++++ DATA FOR REVIEW ++++

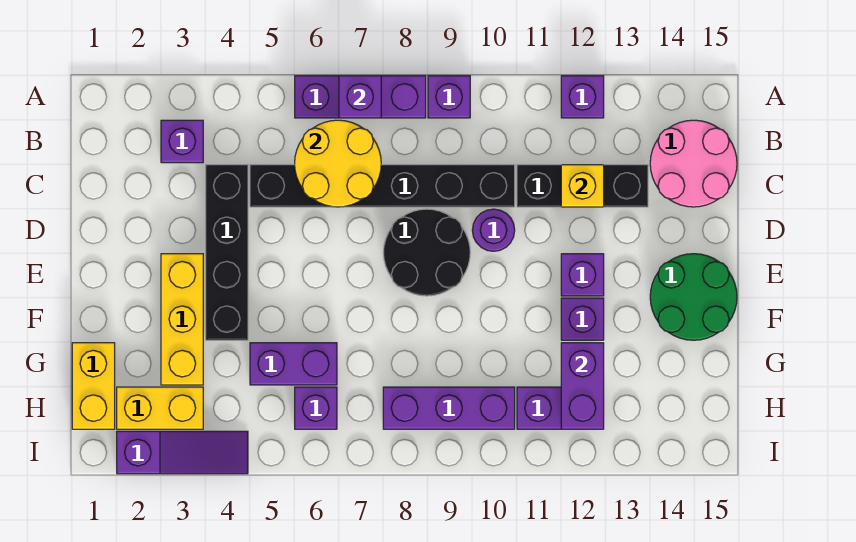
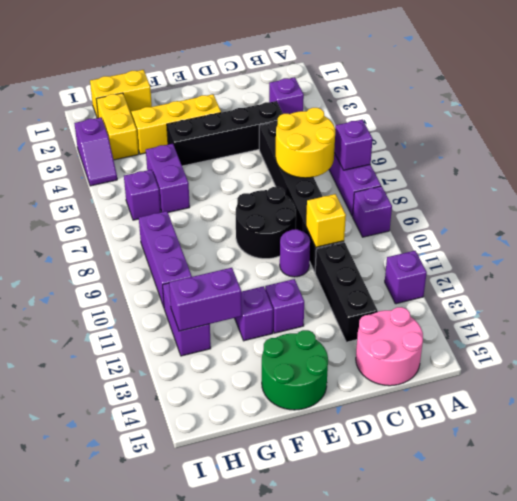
yellow brick C12 level 2 -> yellow brick C10 level 2
purple slope I2:I4 level 1 top 2 -> purple slope I3:I4 level 1 top 3

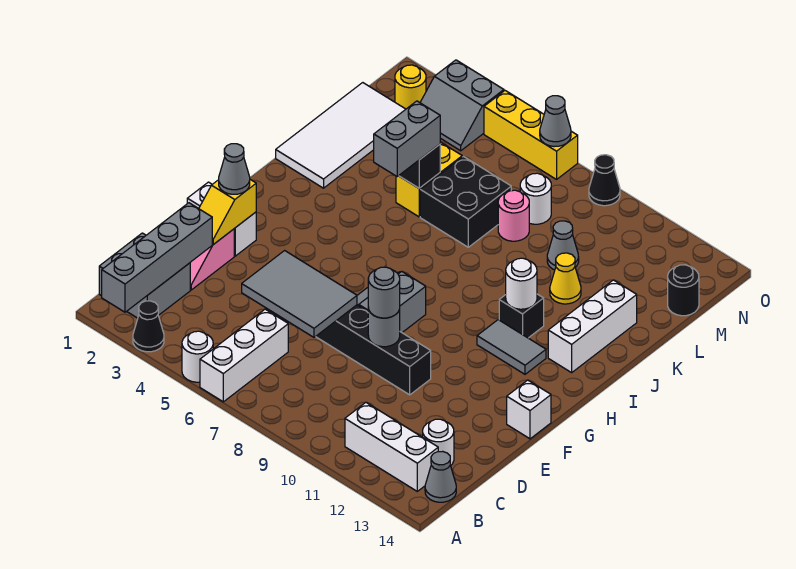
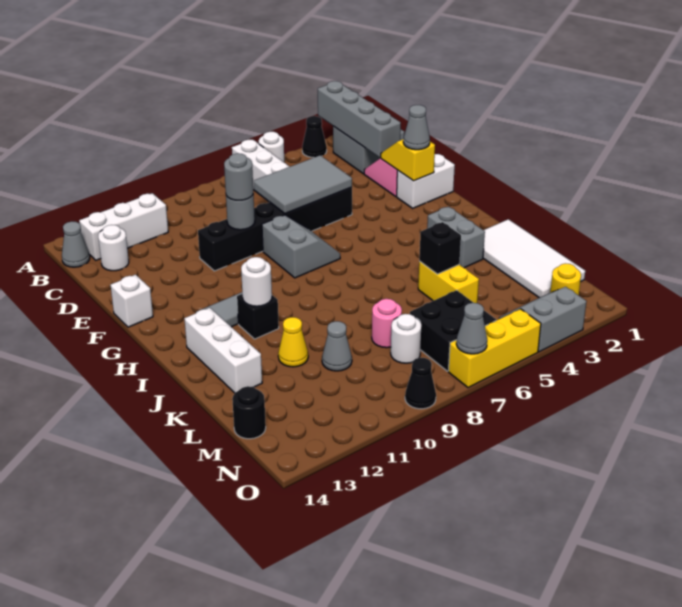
grey brick J5:K5 level 3 -> grey brick I3:J3 level 1
black brick K6:L7 level 1 -> black brick M6:N7 level 1

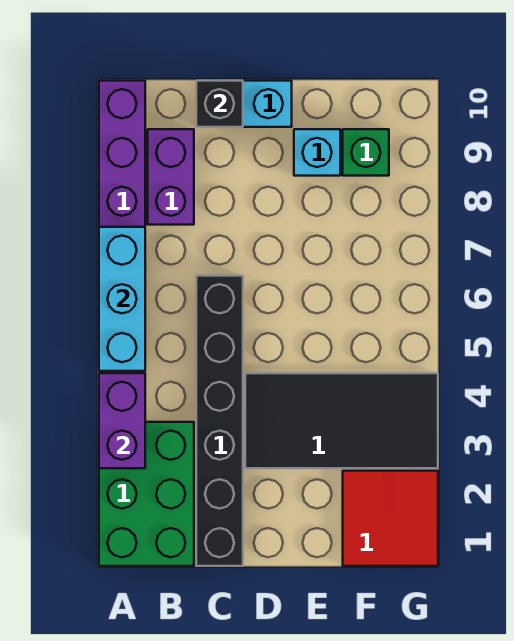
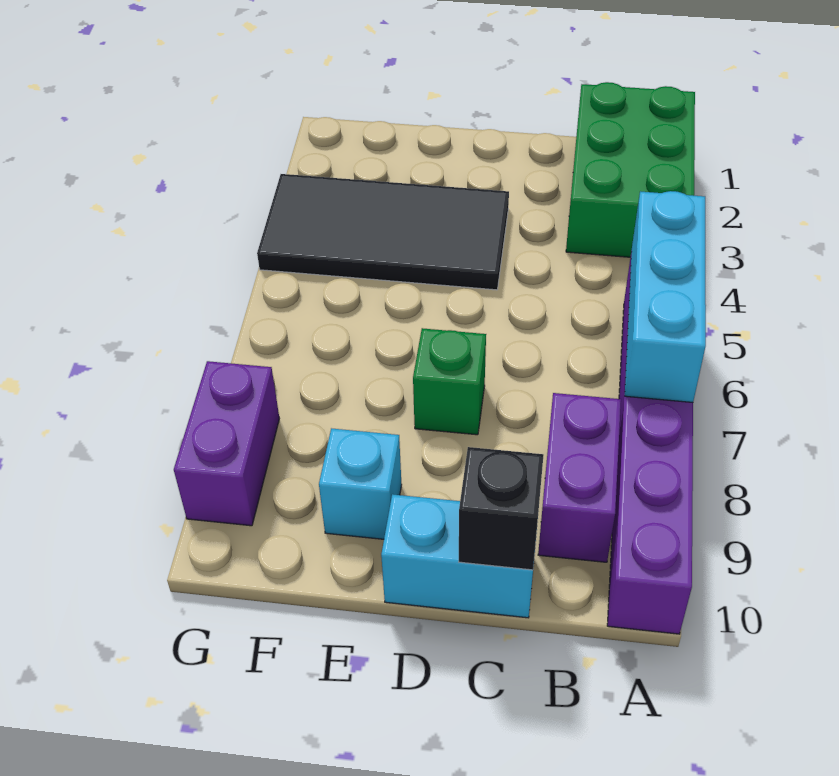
purple brick A3:A4 level 2 -> purple brick G8:G9 level 1
black brick C1:C6 level 1 -> none
red tile F1:G2 level 1 -> none
green brick F9 level 1 -> green brick D7 level 1

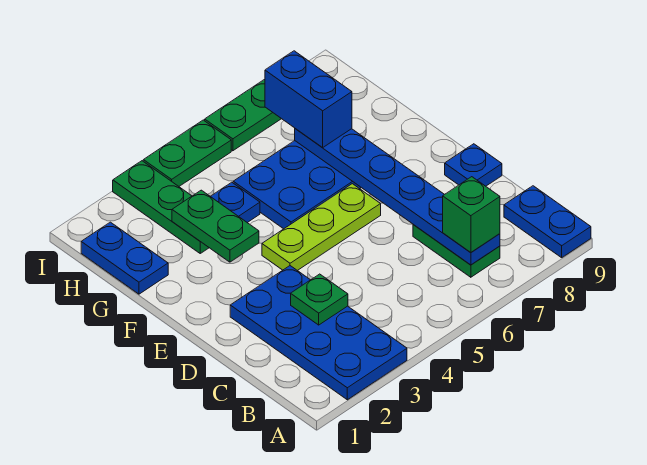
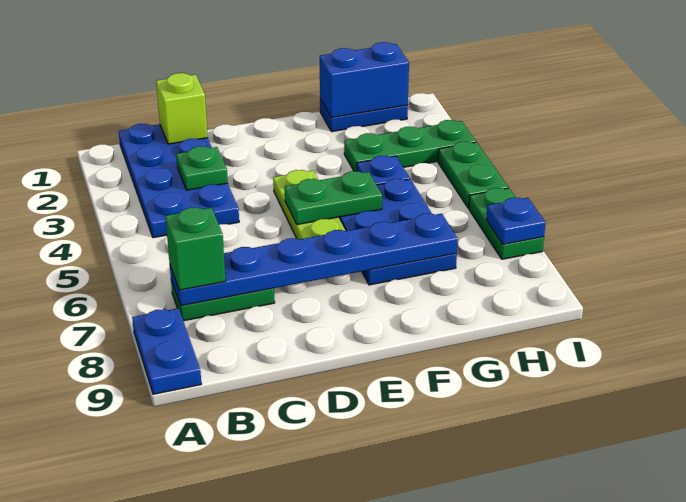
blue plate A2:D3 level 1 -> blue plate B1:C4 level 1
blue plate A9:B9 level 1 -> blue plate A8:A9 level 1
none -> lime brick C1 level 2
blue plate D9 level 1 -> blue plate I7 level 2
green plate F3:G3 level 2 -> green plate E5:F5 level 2
blue brick G7:H7 level 3 -> blue brick G1:H1 level 2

++++

▸ **WORK TASK**: What's needed is an exact copy of every entry, minus the pictures.

▸ **REPLY**:
yellow brick C12 level 2 -> yellow brick C10 level 2
purple slope I2:I4 level 1 top 2 -> purple slope I3:I4 level 1 top 3

grey brick J5:K5 level 3 -> grey brick I3:J3 level 1
black brick K6:L7 level 1 -> black brick M6:N7 level 1

purple brick A3:A4 level 2 -> purple brick G8:G9 level 1
black brick C1:C6 level 1 -> none
red tile F1:G2 level 1 -> none
green brick F9 level 1 -> green brick D7 level 1

blue plate A2:D3 level 1 -> blue plate B1:C4 level 1
blue plate A9:B9 level 1 -> blue plate A8:A9 level 1
none -> lime brick C1 level 2
blue plate D9 level 1 -> blue plate I7 level 2
green plate F3:G3 level 2 -> green plate E5:F5 level 2
blue brick G7:H7 level 3 -> blue brick G1:H1 level 2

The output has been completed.